**What the task requires**
Your answer must be an exact transcription of the data, with every picture omitted.

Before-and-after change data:
Segment Open
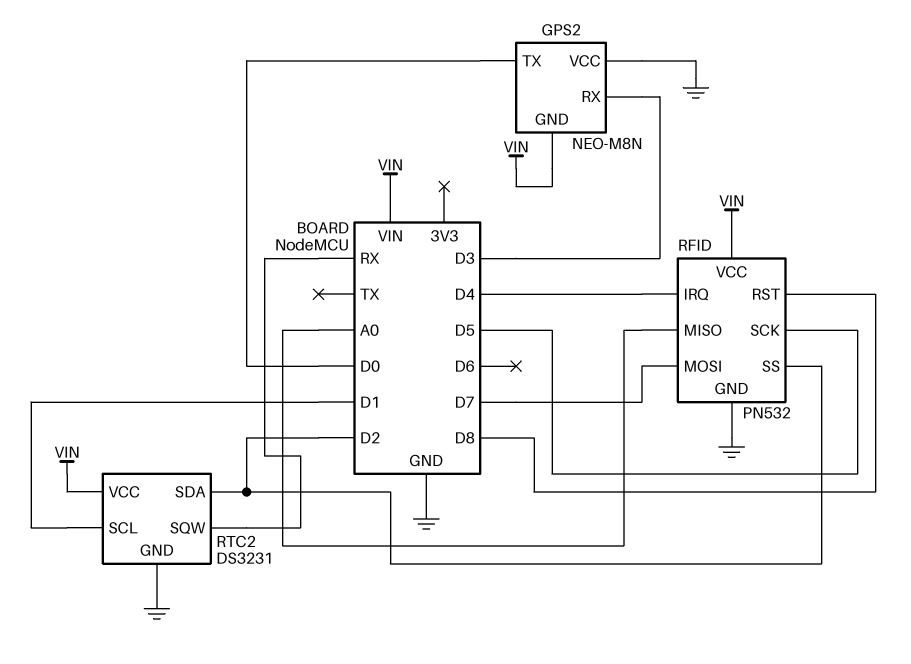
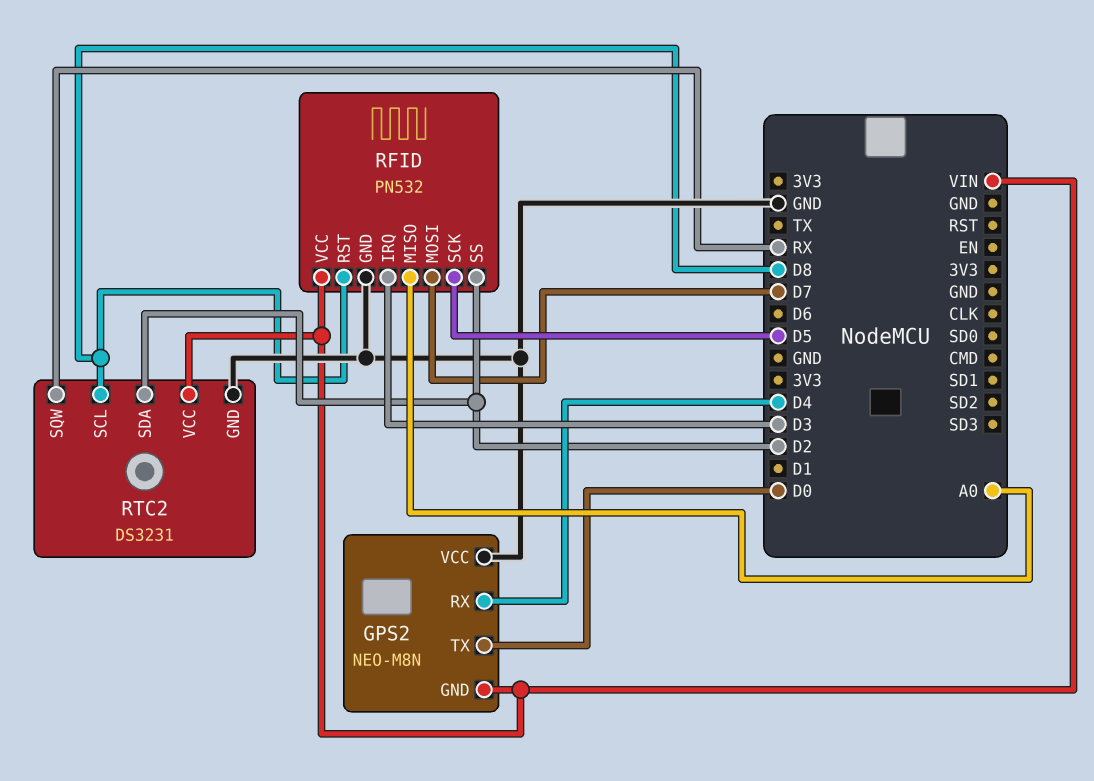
GPS2 pin RX: D3 -> D4
RFID pin IRQ: D4 -> D3
RTC2 pin SCL: D1 -> D8

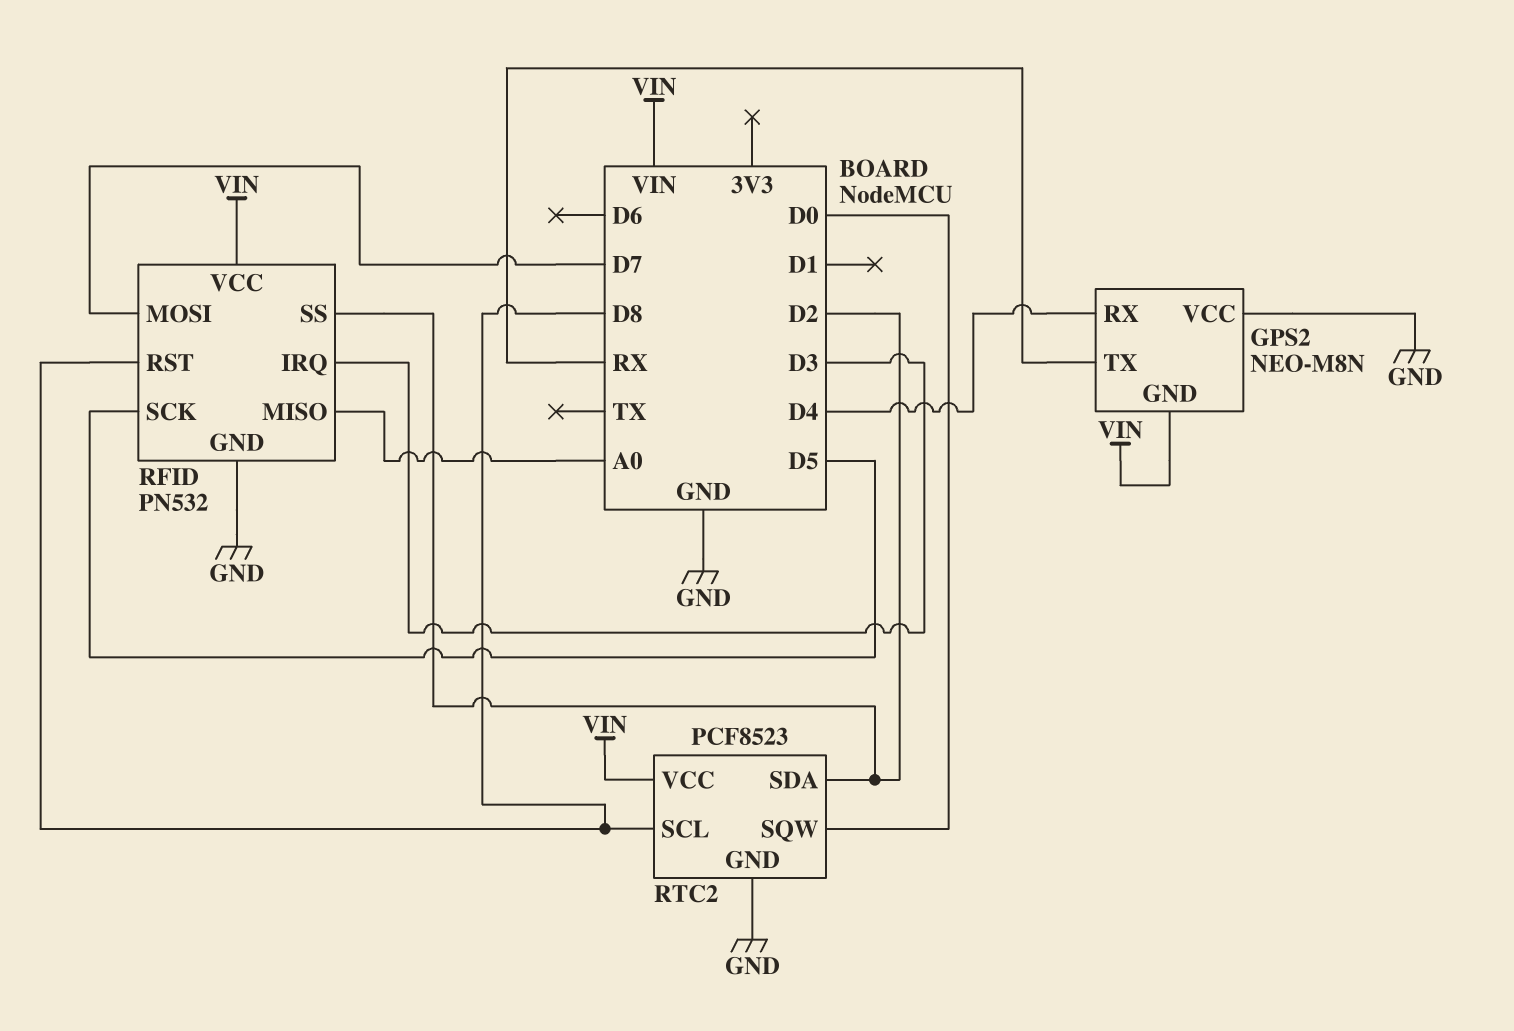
GPS2 pin TX: D0 -> RX
RTC2: DS3231 -> PCF8523
RTC2 pin SQW: RX -> D0

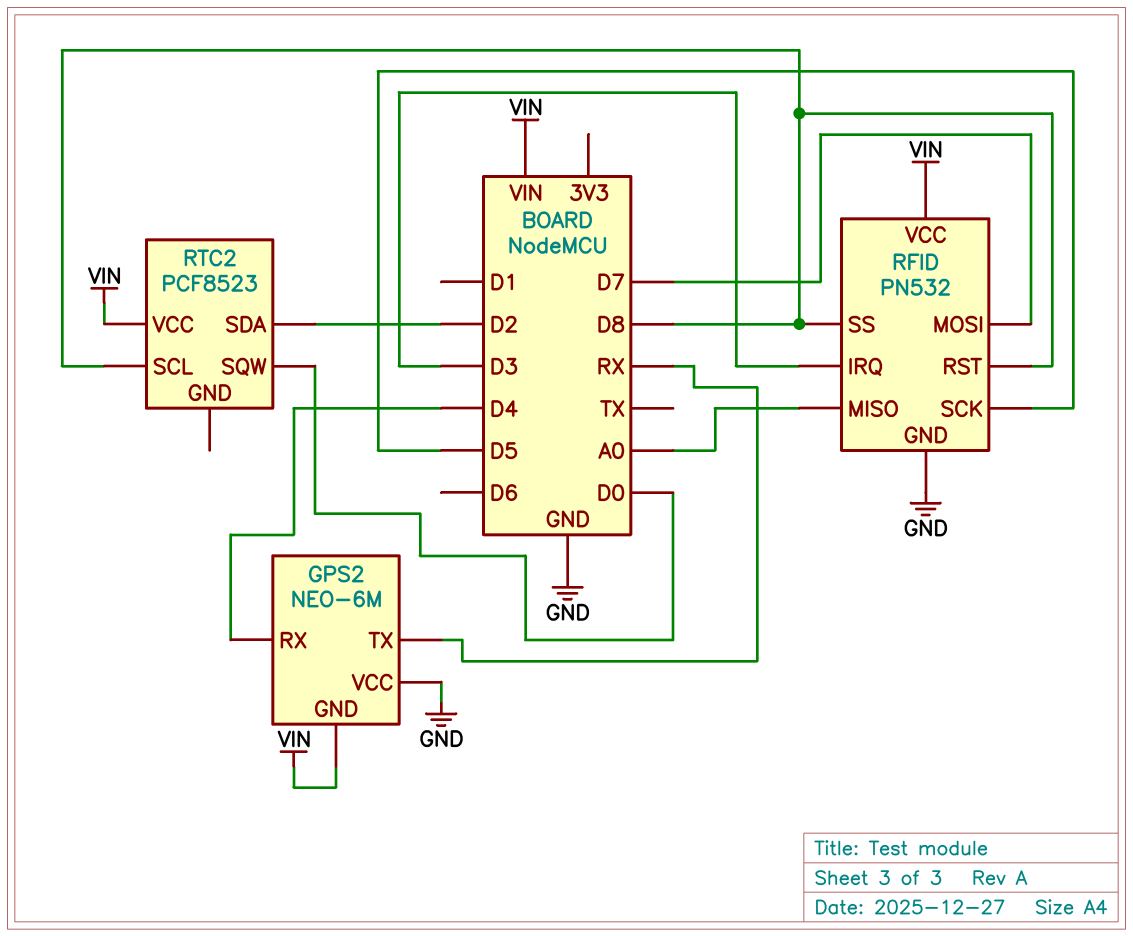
GPS2: NEO-M8N -> NEO-6M
RFID pin SS: D2 -> D8
RTC2 pin GND: GND -> none

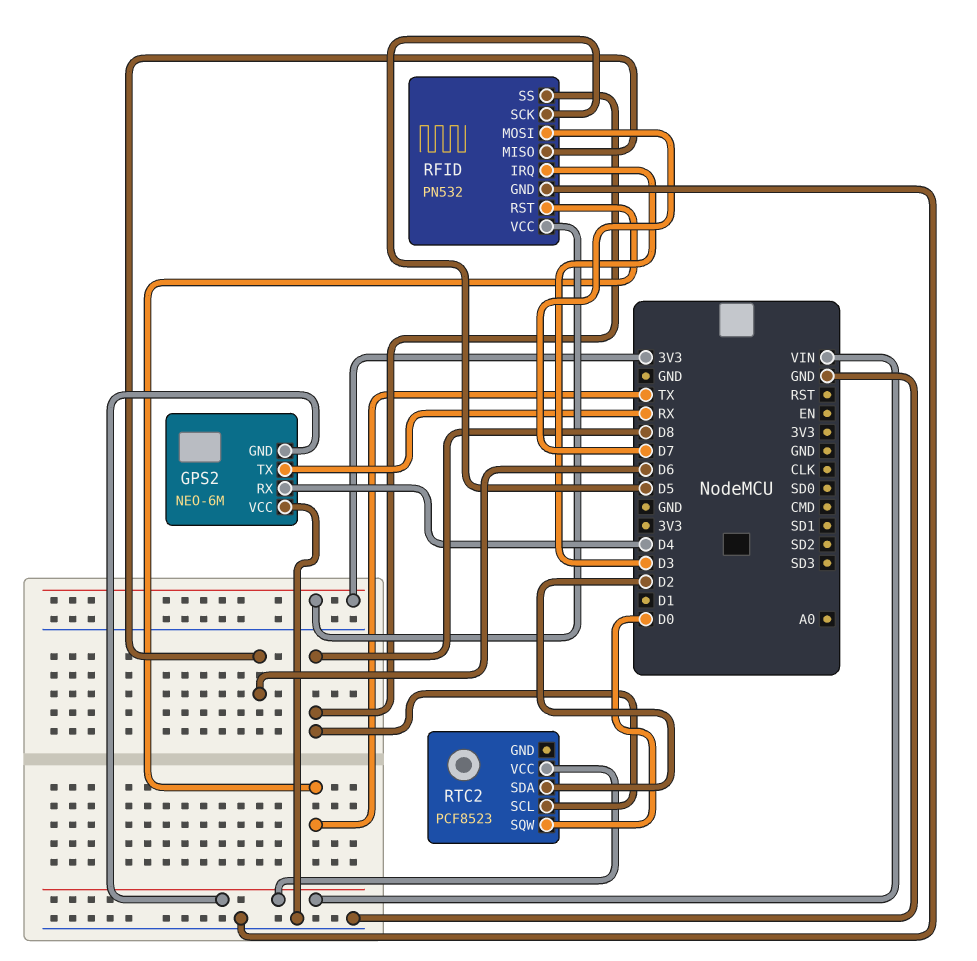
RFID pin MISO: A0 -> D6
RFID pin RST: D8 -> TX
RFID pin VCC: VIN -> 3V3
Segment Closed
**Exercise result**
GPS2 pin RX: D3 -> D4
RFID pin IRQ: D4 -> D3
RTC2 pin SCL: D1 -> D8

GPS2 pin TX: D0 -> RX
RTC2: DS3231 -> PCF8523
RTC2 pin SQW: RX -> D0

GPS2: NEO-M8N -> NEO-6M
RFID pin SS: D2 -> D8
RTC2 pin GND: GND -> none

RFID pin MISO: A0 -> D6
RFID pin RST: D8 -> TX
RFID pin VCC: VIN -> 3V3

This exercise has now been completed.